TASK TO COMPLETE -
Reproduce the data in its entirety, exactly as written.

Data extracted from a collection

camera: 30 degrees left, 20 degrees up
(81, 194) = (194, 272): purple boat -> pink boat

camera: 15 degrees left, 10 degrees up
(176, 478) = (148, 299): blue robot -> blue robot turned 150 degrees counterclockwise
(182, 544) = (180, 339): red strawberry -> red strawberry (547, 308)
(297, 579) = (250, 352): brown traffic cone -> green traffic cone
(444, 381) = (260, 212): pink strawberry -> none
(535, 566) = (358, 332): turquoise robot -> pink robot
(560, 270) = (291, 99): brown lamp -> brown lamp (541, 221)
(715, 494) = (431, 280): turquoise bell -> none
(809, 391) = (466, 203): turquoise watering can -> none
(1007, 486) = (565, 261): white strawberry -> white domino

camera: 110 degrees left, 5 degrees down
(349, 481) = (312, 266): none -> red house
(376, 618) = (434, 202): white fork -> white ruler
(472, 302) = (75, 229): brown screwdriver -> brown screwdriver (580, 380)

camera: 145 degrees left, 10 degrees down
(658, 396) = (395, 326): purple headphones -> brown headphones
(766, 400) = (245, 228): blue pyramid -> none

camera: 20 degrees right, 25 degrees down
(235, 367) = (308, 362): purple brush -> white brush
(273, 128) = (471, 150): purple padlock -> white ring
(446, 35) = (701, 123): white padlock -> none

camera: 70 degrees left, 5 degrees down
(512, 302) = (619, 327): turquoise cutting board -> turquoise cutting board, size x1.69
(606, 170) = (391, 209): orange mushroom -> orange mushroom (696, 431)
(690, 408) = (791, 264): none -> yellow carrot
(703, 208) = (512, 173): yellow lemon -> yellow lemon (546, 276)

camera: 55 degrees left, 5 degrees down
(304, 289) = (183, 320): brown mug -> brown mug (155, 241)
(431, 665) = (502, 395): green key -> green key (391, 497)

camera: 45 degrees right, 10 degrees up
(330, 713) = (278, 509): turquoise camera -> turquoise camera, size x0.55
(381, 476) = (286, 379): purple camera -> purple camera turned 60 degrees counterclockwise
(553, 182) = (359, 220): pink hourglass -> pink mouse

RESPONSE BELOW -
camera: 30 degrees left, 20 degrees up
(81, 194) = (194, 272): purple boat -> pink boat

camera: 15 degrees left, 10 degrees up
(176, 478) = (148, 299): blue robot -> blue robot turned 150 degrees counterclockwise
(182, 544) = (180, 339): red strawberry -> red strawberry (547, 308)
(297, 579) = (250, 352): brown traffic cone -> green traffic cone
(444, 381) = (260, 212): pink strawberry -> none
(535, 566) = (358, 332): turquoise robot -> pink robot
(560, 270) = (291, 99): brown lamp -> brown lamp (541, 221)
(715, 494) = (431, 280): turquoise bell -> none
(809, 391) = (466, 203): turquoise watering can -> none
(1007, 486) = (565, 261): white strawberry -> white domino

camera: 110 degrees left, 5 degrees down
(349, 481) = (312, 266): none -> red house
(376, 618) = (434, 202): white fork -> white ruler
(472, 302) = (75, 229): brown screwdriver -> brown screwdriver (580, 380)

camera: 145 degrees left, 10 degrees down
(658, 396) = (395, 326): purple headphones -> brown headphones
(766, 400) = (245, 228): blue pyramid -> none

camera: 20 degrees right, 25 degrees down
(235, 367) = (308, 362): purple brush -> white brush
(273, 128) = (471, 150): purple padlock -> white ring
(446, 35) = (701, 123): white padlock -> none

camera: 70 degrees left, 5 degrees down
(512, 302) = (619, 327): turquoise cutting board -> turquoise cutting board, size x1.69
(606, 170) = (391, 209): orange mushroom -> orange mushroom (696, 431)
(690, 408) = (791, 264): none -> yellow carrot
(703, 208) = (512, 173): yellow lemon -> yellow lemon (546, 276)

camera: 55 degrees left, 5 degrees down
(304, 289) = (183, 320): brown mug -> brown mug (155, 241)
(431, 665) = (502, 395): green key -> green key (391, 497)

camera: 45 degrees right, 10 degrees up
(330, 713) = (278, 509): turquoise camera -> turquoise camera, size x0.55
(381, 476) = (286, 379): purple camera -> purple camera turned 60 degrees counterclockwise
(553, 182) = (359, 220): pink hourglass -> pink mouse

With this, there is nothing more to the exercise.